Object correspondence data
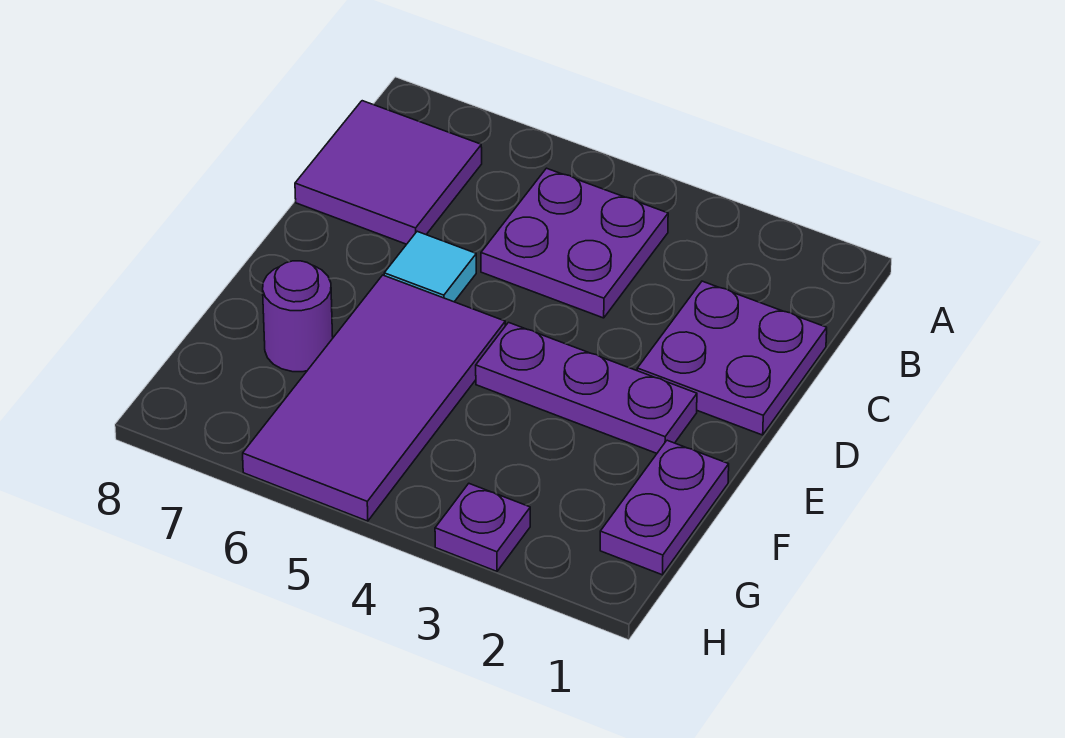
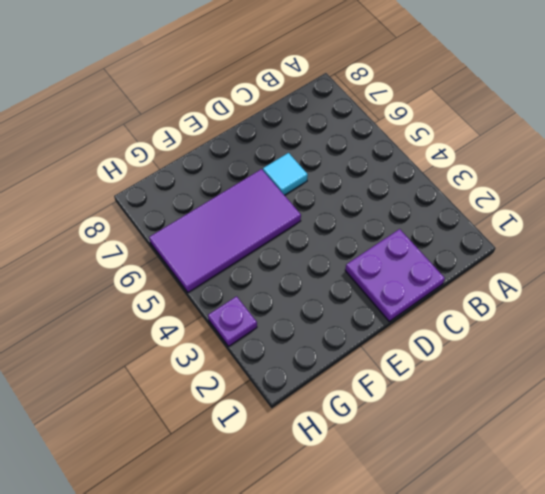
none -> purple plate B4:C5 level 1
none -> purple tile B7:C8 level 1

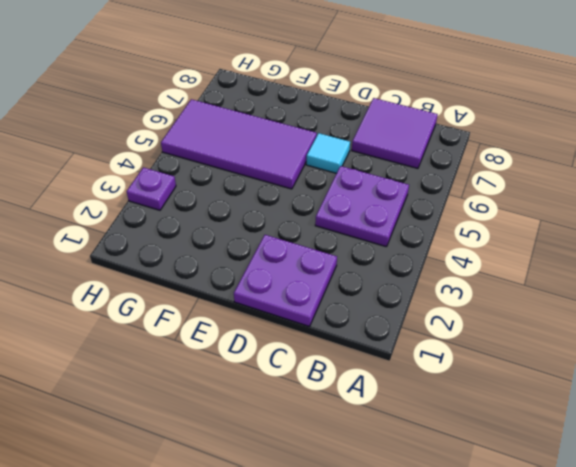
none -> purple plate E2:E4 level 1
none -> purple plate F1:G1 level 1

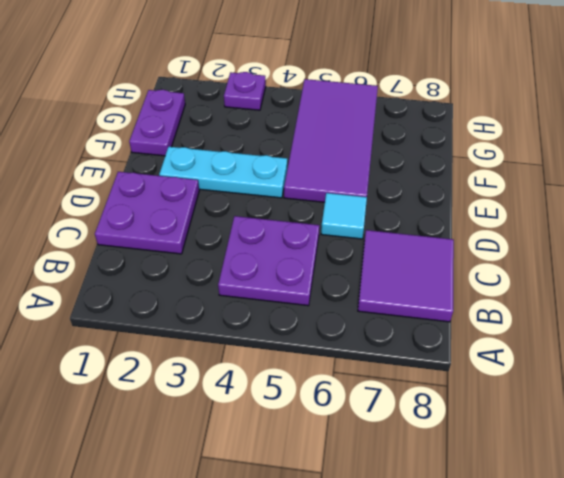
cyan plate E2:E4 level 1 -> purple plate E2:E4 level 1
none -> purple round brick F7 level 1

**TASK GOAL:** With the images excluded, all entries are to be given again exactly.

**WRITTEN SOLUTION:**
none -> purple plate B4:C5 level 1
none -> purple tile B7:C8 level 1

none -> purple plate E2:E4 level 1
none -> purple plate F1:G1 level 1

cyan plate E2:E4 level 1 -> purple plate E2:E4 level 1
none -> purple round brick F7 level 1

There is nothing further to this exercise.